[Dataset extract — start]

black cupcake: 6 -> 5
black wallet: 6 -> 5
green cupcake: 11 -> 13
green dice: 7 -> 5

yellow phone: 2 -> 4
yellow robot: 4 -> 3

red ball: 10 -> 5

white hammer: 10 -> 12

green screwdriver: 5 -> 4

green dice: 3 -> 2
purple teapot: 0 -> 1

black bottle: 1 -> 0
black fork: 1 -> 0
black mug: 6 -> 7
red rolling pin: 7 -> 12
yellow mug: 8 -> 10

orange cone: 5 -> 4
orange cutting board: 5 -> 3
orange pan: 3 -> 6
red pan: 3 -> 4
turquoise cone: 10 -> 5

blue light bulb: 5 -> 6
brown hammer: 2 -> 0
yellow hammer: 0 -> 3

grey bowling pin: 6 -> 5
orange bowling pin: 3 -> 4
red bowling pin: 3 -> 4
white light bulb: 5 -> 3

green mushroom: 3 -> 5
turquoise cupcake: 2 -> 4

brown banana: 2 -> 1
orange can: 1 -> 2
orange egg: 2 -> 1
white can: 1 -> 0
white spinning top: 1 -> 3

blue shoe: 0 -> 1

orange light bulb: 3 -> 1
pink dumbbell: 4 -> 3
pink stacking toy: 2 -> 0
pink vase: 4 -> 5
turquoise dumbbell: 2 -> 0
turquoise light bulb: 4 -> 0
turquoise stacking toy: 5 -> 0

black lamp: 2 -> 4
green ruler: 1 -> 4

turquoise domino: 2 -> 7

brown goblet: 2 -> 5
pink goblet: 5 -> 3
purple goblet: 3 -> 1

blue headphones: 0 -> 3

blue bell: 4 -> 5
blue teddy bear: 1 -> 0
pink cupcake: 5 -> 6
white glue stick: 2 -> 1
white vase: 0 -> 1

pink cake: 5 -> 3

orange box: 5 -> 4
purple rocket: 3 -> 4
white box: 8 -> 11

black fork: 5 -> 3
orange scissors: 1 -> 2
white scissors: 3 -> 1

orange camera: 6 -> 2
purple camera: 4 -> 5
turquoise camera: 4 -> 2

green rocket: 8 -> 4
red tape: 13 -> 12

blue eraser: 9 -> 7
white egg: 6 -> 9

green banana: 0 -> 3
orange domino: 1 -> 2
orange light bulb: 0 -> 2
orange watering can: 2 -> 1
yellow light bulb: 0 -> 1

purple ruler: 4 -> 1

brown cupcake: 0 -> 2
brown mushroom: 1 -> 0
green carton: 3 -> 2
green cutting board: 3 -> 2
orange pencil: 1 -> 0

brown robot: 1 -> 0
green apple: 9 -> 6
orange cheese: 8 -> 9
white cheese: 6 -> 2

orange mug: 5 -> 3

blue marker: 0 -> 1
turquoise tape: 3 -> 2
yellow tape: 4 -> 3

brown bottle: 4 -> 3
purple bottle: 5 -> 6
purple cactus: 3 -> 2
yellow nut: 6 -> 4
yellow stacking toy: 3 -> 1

[Dataset extract — finish]

### Task item
Among the lines above, find the one with "yellow phone: 2 -> 4" and the one with "white vase: 0 -> 1". Quote both and everything between them, exactly.

### Output below
yellow phone: 2 -> 4
yellow robot: 4 -> 3

red ball: 10 -> 5

white hammer: 10 -> 12

green screwdriver: 5 -> 4

green dice: 3 -> 2
purple teapot: 0 -> 1

black bottle: 1 -> 0
black fork: 1 -> 0
black mug: 6 -> 7
red rolling pin: 7 -> 12
yellow mug: 8 -> 10

orange cone: 5 -> 4
orange cutting board: 5 -> 3
orange pan: 3 -> 6
red pan: 3 -> 4
turquoise cone: 10 -> 5

blue light bulb: 5 -> 6
brown hammer: 2 -> 0
yellow hammer: 0 -> 3

grey bowling pin: 6 -> 5
orange bowling pin: 3 -> 4
red bowling pin: 3 -> 4
white light bulb: 5 -> 3

green mushroom: 3 -> 5
turquoise cupcake: 2 -> 4

brown banana: 2 -> 1
orange can: 1 -> 2
orange egg: 2 -> 1
white can: 1 -> 0
white spinning top: 1 -> 3

blue shoe: 0 -> 1

orange light bulb: 3 -> 1
pink dumbbell: 4 -> 3
pink stacking toy: 2 -> 0
pink vase: 4 -> 5
turquoise dumbbell: 2 -> 0
turquoise light bulb: 4 -> 0
turquoise stacking toy: 5 -> 0

black lamp: 2 -> 4
green ruler: 1 -> 4

turquoise domino: 2 -> 7

brown goblet: 2 -> 5
pink goblet: 5 -> 3
purple goblet: 3 -> 1

blue headphones: 0 -> 3

blue bell: 4 -> 5
blue teddy bear: 1 -> 0
pink cupcake: 5 -> 6
white glue stick: 2 -> 1
white vase: 0 -> 1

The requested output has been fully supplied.